Your answer should be the lines below from the one holding "SONAR: JSN-SR04 -> US-100" through the one holding "STEPPER3: DRV8825 -> ULN2003", copied exactly and with nothing else.

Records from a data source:
[Start of section]

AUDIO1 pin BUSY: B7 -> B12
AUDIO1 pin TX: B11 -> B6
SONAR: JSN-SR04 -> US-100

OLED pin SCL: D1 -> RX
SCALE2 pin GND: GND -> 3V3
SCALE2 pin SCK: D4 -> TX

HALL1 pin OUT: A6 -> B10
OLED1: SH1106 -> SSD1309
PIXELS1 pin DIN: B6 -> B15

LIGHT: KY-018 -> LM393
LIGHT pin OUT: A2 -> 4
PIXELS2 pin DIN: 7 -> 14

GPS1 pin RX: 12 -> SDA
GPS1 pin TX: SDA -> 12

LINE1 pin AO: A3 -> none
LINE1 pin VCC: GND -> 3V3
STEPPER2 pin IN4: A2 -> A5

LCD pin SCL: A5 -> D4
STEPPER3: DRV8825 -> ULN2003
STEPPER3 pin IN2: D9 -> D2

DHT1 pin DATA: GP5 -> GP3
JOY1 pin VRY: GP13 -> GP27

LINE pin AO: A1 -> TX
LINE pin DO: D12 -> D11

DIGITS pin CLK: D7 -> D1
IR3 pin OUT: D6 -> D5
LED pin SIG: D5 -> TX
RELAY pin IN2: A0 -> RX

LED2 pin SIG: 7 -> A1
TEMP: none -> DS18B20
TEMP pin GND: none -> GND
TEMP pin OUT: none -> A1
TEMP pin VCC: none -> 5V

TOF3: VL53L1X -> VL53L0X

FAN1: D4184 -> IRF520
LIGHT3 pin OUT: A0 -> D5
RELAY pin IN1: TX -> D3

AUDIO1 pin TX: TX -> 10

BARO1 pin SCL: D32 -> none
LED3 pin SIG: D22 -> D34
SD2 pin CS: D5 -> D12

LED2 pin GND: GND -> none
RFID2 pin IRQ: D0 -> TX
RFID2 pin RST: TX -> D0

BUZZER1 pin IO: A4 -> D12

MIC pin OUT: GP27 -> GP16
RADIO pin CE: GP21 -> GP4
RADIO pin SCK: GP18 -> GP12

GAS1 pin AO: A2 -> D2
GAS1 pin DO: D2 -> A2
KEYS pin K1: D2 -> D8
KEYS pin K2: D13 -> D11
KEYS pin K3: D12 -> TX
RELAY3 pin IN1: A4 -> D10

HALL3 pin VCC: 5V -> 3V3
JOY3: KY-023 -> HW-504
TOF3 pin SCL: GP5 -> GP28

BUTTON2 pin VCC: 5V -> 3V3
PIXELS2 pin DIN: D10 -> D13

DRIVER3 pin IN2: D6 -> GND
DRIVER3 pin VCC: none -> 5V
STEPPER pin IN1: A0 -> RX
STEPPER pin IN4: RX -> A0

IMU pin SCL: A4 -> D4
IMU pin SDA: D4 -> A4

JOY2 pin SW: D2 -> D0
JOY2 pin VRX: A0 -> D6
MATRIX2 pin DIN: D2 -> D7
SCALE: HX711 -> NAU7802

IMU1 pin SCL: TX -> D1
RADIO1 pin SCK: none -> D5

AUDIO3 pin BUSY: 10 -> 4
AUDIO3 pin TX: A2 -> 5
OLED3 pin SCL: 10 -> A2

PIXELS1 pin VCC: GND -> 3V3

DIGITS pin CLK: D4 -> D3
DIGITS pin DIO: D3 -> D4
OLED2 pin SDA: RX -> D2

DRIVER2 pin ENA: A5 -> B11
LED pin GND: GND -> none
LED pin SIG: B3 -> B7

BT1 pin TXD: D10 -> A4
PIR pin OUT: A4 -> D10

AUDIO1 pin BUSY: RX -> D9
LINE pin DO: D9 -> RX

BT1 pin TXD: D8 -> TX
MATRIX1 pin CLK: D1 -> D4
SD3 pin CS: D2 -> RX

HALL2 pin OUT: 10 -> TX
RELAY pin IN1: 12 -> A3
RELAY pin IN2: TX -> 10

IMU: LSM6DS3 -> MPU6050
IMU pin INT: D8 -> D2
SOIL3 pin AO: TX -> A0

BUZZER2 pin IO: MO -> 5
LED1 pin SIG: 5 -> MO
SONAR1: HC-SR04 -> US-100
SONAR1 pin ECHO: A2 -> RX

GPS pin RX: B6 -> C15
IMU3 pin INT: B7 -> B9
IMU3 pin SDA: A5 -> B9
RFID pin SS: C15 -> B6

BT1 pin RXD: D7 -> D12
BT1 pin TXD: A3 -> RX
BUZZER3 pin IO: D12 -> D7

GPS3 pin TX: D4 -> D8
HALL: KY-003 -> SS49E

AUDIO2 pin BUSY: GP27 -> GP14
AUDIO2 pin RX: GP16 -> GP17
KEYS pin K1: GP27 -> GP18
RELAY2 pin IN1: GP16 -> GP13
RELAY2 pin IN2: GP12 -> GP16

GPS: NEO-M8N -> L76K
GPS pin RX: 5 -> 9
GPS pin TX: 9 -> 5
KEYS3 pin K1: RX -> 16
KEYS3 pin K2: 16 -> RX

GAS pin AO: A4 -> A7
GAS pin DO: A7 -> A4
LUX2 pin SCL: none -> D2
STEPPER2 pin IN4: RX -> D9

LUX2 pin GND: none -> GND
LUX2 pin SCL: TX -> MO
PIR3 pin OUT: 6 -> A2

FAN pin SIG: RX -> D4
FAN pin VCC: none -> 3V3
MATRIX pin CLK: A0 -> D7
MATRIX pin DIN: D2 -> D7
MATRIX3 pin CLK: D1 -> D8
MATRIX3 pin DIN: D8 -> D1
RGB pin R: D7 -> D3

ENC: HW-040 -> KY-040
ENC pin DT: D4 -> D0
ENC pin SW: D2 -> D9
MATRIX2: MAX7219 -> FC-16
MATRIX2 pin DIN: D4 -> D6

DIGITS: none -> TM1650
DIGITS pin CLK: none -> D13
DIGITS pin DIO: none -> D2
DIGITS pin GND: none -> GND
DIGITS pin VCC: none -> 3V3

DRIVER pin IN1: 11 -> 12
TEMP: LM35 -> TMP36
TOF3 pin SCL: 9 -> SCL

[End of section]

TASK OUTPUT:
SONAR: JSN-SR04 -> US-100

OLED pin SCL: D1 -> RX
SCALE2 pin GND: GND -> 3V3
SCALE2 pin SCK: D4 -> TX

HALL1 pin OUT: A6 -> B10
OLED1: SH1106 -> SSD1309
PIXELS1 pin DIN: B6 -> B15

LIGHT: KY-018 -> LM393
LIGHT pin OUT: A2 -> 4
PIXELS2 pin DIN: 7 -> 14

GPS1 pin RX: 12 -> SDA
GPS1 pin TX: SDA -> 12

LINE1 pin AO: A3 -> none
LINE1 pin VCC: GND -> 3V3
STEPPER2 pin IN4: A2 -> A5

LCD pin SCL: A5 -> D4
STEPPER3: DRV8825 -> ULN2003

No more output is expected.